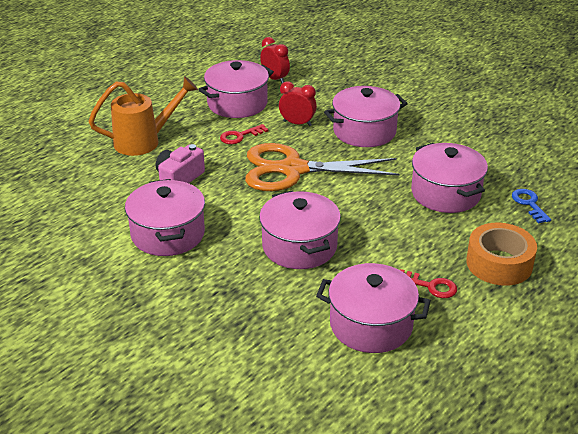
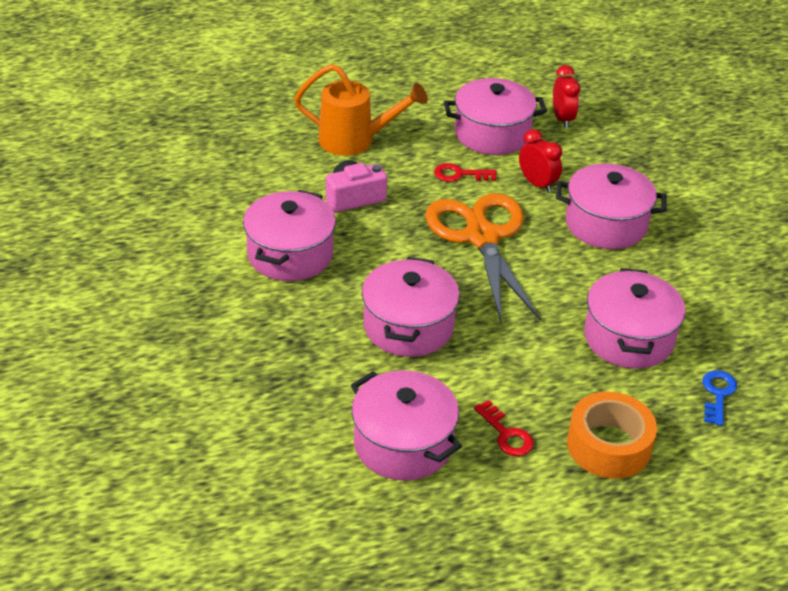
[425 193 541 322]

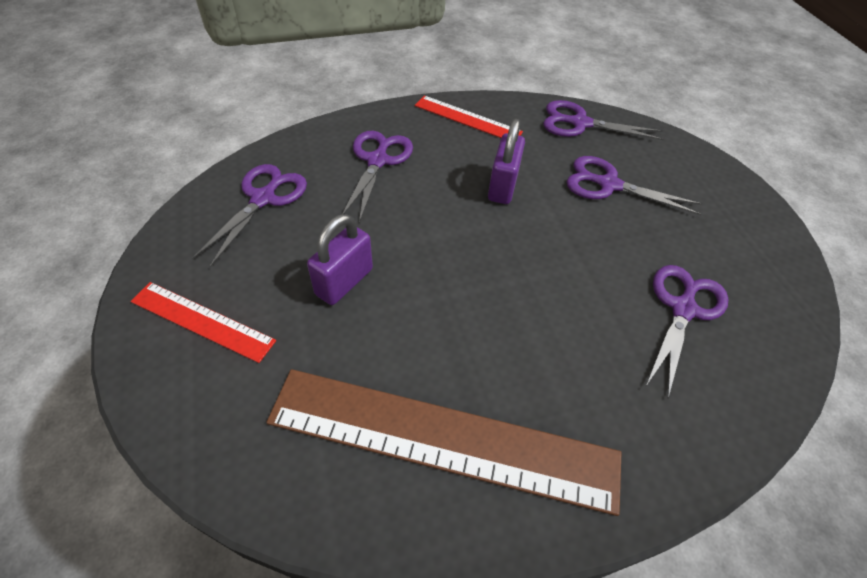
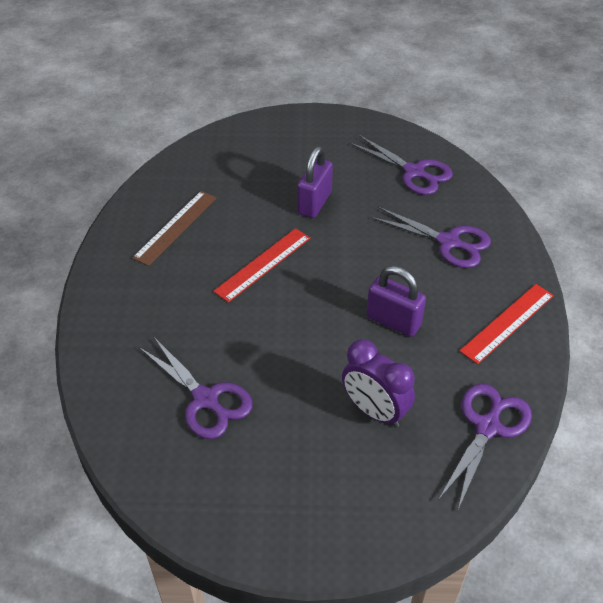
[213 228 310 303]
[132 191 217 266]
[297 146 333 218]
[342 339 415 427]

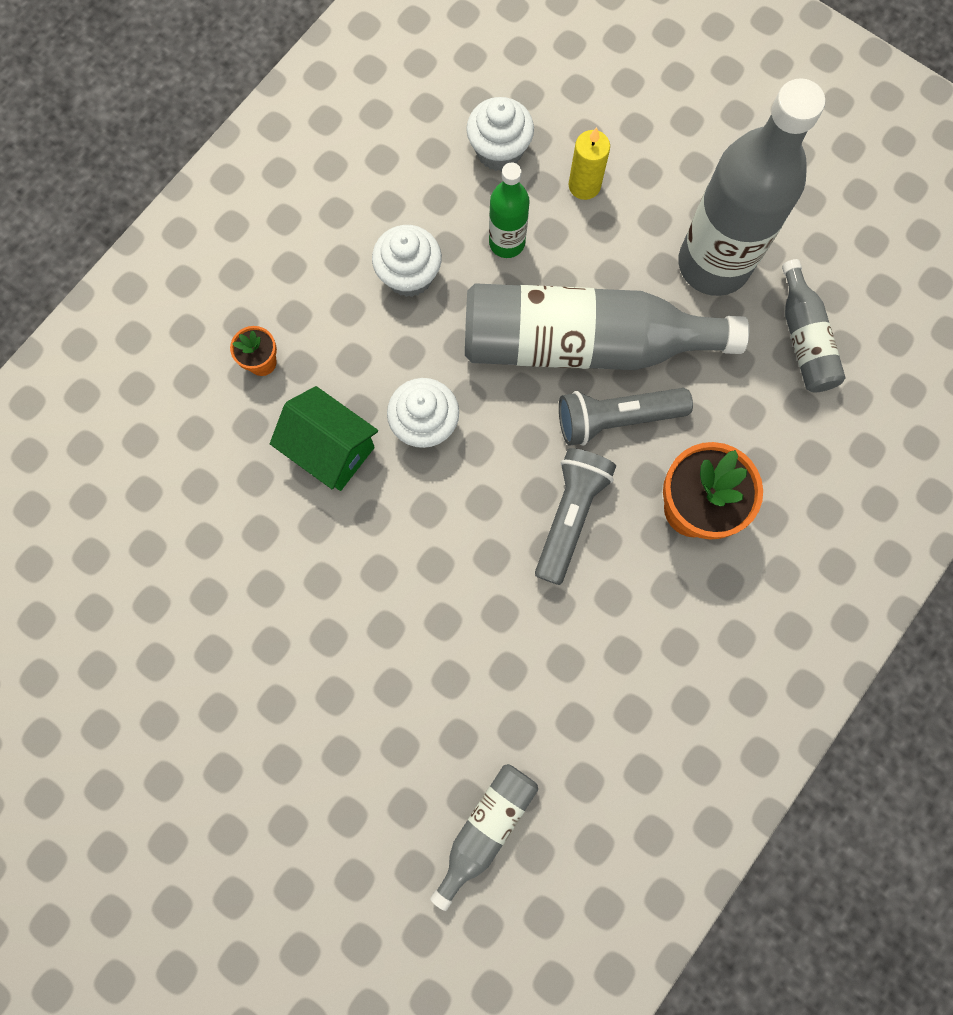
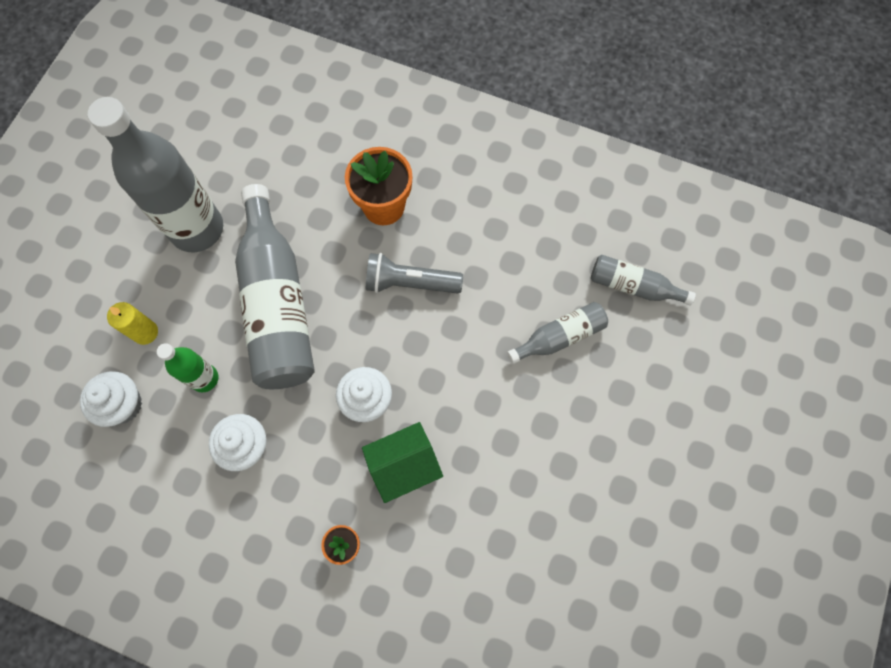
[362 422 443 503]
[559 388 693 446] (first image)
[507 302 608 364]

——

■ What is expected:
Everything in the preceding material must be transcribed exactly, except the images.

■ Output for this exercise:
[425 193 541 322]

[213 228 310 303]
[132 191 217 266]
[297 146 333 218]
[342 339 415 427]

[362 422 443 503]
[559 388 693 446] (first image)
[507 302 608 364]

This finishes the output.